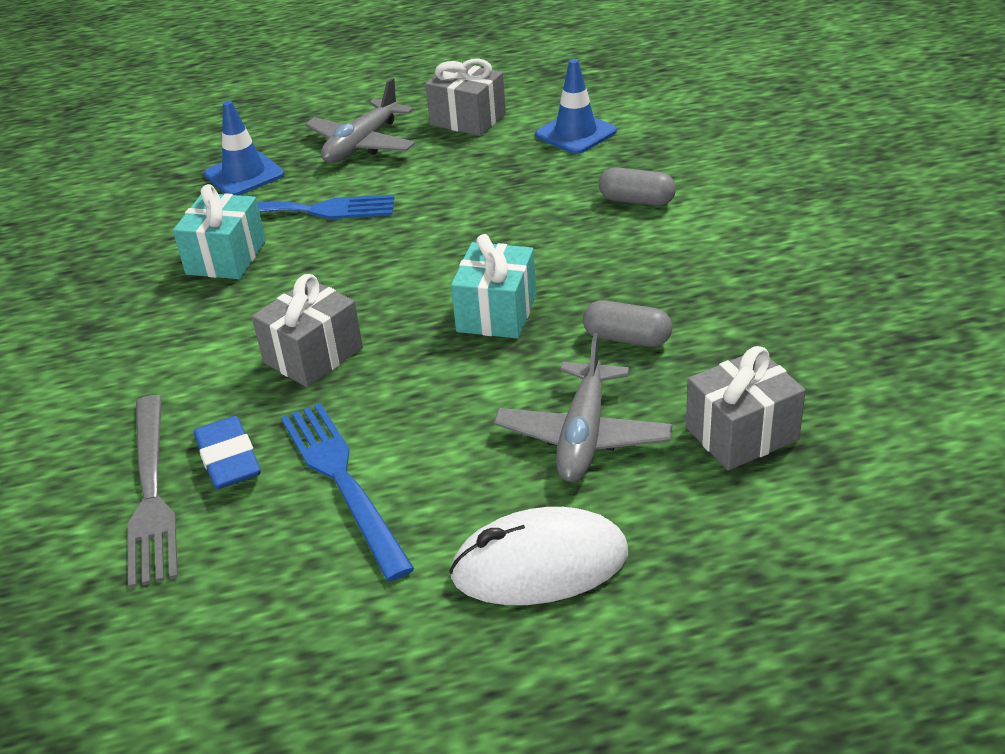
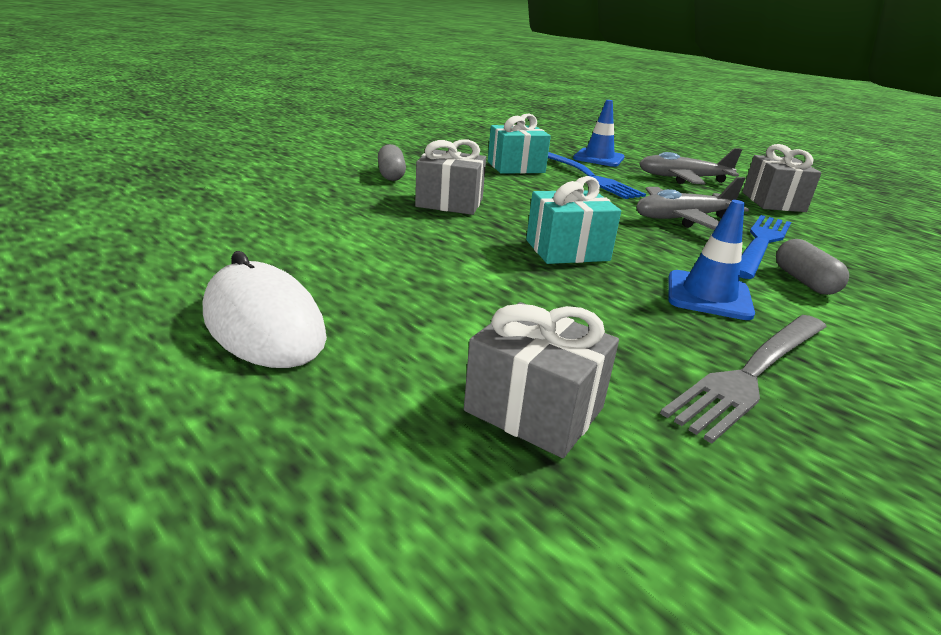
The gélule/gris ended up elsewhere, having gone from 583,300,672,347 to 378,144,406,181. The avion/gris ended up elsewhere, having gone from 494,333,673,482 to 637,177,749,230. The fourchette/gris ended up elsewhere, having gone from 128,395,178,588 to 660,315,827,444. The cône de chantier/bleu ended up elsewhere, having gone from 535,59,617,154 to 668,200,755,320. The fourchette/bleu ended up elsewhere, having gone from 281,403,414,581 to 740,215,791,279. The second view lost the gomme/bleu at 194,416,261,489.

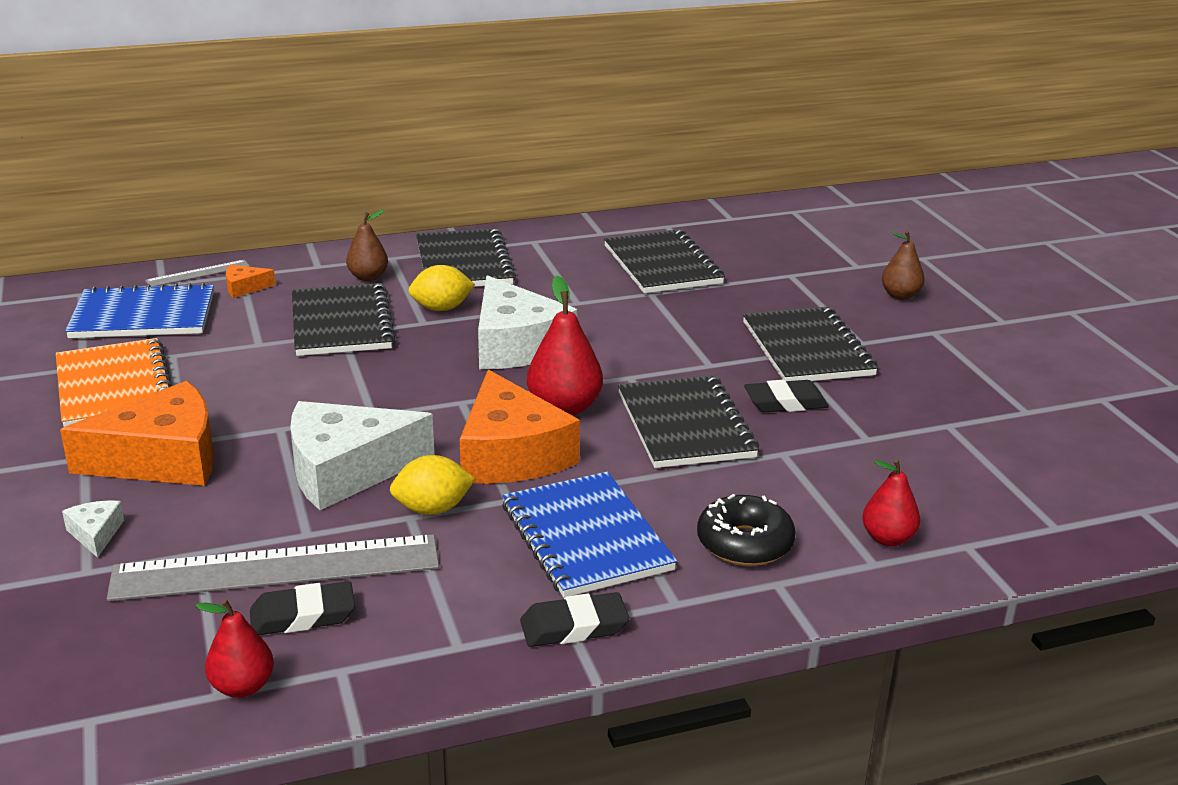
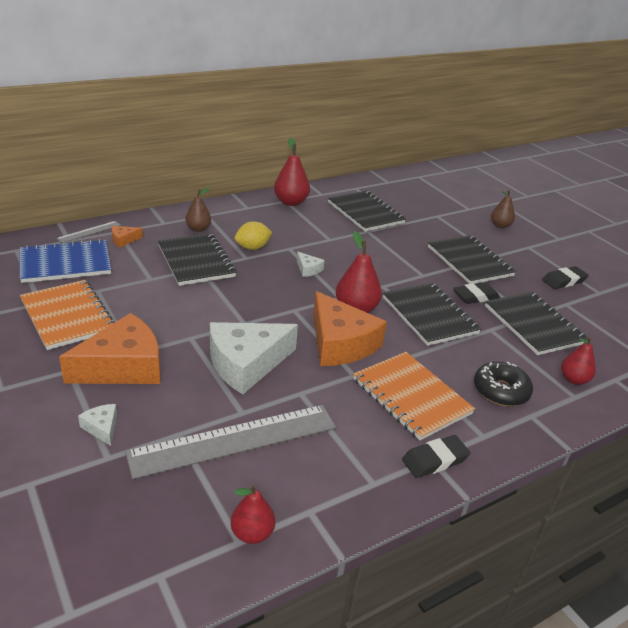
The second view gained the poire/rouge at 274,137,310,206. The size of the fromage/blanc at 478,275,577,369 changed by a factor of 0.42. What was the carnet/bleu at 502,472,677,598 turned into the carnet/orange at 353,352,475,440. The carnet/noir ended up elsewhere, having gone from 416,228,516,287 to 485,292,588,355. The gomme/noir ended up elsewhere, having gone from 250,581,355,635 to 542,266,589,289. The second view lost the citron/jaune at 390,455,475,515.

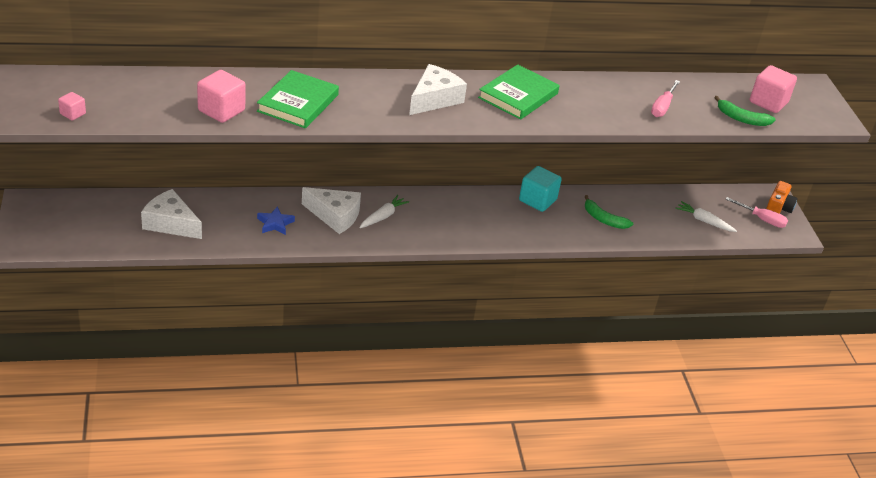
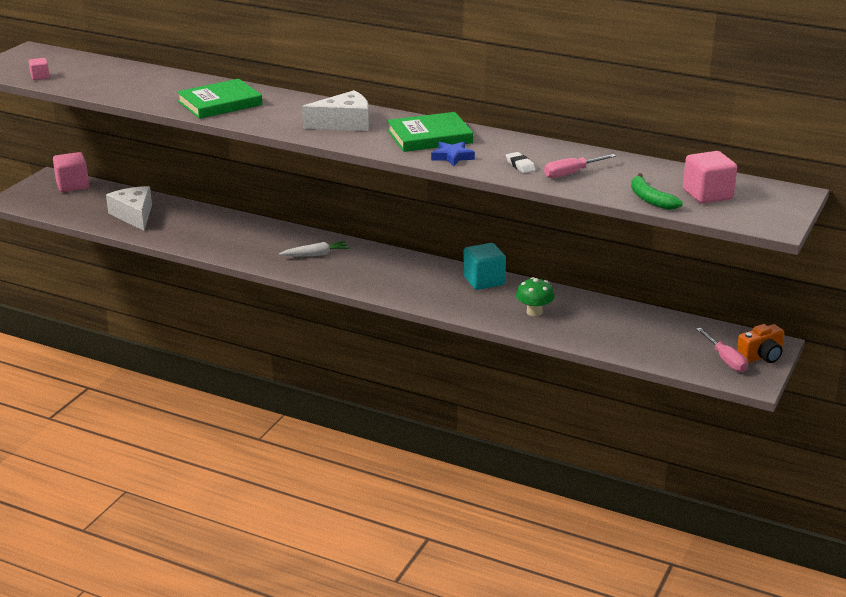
The cube/rose ended up elsewhere, having gone from 197,70,245,123 to 53,152,89,192. The étoile/bleu ended up elsewhere, having gone from 257,206,295,235 to 431,141,475,166. The second view gained the gomme/blanc at 506,152,536,173. Where the banane/vert stood at 584,195,633,229, the champignon/vert came to stand at 516,277,555,316. The second view lost the fromage/blanc at 302,187,361,234. The second view lost the carotte/blanc at 676,201,737,232.

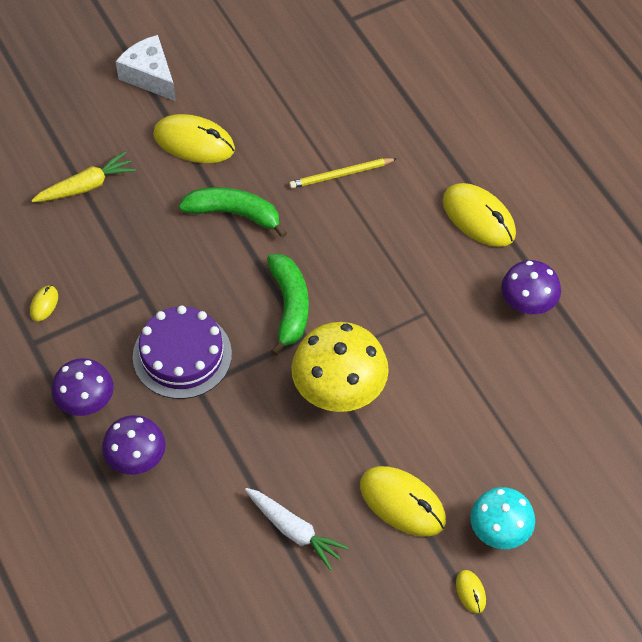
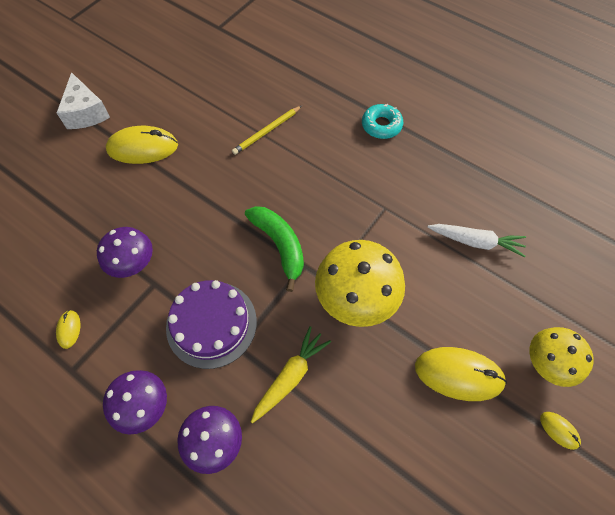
The fromage/blanc at 116,35,176,101 ended up facing another way, 135 degrees counterclockwise from before. The champignon/violet ended up elsewhere, having gone from 501,260,561,314 to 97,227,153,278. The carotte/jaune ended up elsewhere, having gone from 31,152,136,202 to 251,326,331,423. Where the souris/jaune stood at 443,183,516,247, the beignet/turquoise came to stand at 362,104,403,139. The carotte/blanc ended up elsewhere, having gone from 245,488,349,570 to 428,224,526,257. What was the champignon/turquoise at 470,487,535,549 turned into the champignon/jaune at 529,327,594,387. The second view lost the banane/vert at 179,187,287,238.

**What you need to do**
Retype each line of the listing above word for word. Exclude the pictures.

**Task result**
The gélule/gris ended up elsewhere, having gone from 583,300,672,347 to 378,144,406,181. The avion/gris ended up elsewhere, having gone from 494,333,673,482 to 637,177,749,230. The fourchette/gris ended up elsewhere, having gone from 128,395,178,588 to 660,315,827,444. The cône de chantier/bleu ended up elsewhere, having gone from 535,59,617,154 to 668,200,755,320. The fourchette/bleu ended up elsewhere, having gone from 281,403,414,581 to 740,215,791,279. The second view lost the gomme/bleu at 194,416,261,489.

The second view gained the poire/rouge at 274,137,310,206. The size of the fromage/blanc at 478,275,577,369 changed by a factor of 0.42. What was the carnet/bleu at 502,472,677,598 turned into the carnet/orange at 353,352,475,440. The carnet/noir ended up elsewhere, having gone from 416,228,516,287 to 485,292,588,355. The gomme/noir ended up elsewhere, having gone from 250,581,355,635 to 542,266,589,289. The second view lost the citron/jaune at 390,455,475,515.

The cube/rose ended up elsewhere, having gone from 197,70,245,123 to 53,152,89,192. The étoile/bleu ended up elsewhere, having gone from 257,206,295,235 to 431,141,475,166. The second view gained the gomme/blanc at 506,152,536,173. Where the banane/vert stood at 584,195,633,229, the champignon/vert came to stand at 516,277,555,316. The second view lost the fromage/blanc at 302,187,361,234. The second view lost the carotte/blanc at 676,201,737,232.

The fromage/blanc at 116,35,176,101 ended up facing another way, 135 degrees counterclockwise from before. The champignon/violet ended up elsewhere, having gone from 501,260,561,314 to 97,227,153,278. The carotte/jaune ended up elsewhere, having gone from 31,152,136,202 to 251,326,331,423. Where the souris/jaune stood at 443,183,516,247, the beignet/turquoise came to stand at 362,104,403,139. The carotte/blanc ended up elsewhere, having gone from 245,488,349,570 to 428,224,526,257. What was the champignon/turquoise at 470,487,535,549 turned into the champignon/jaune at 529,327,594,387. The second view lost the banane/vert at 179,187,287,238.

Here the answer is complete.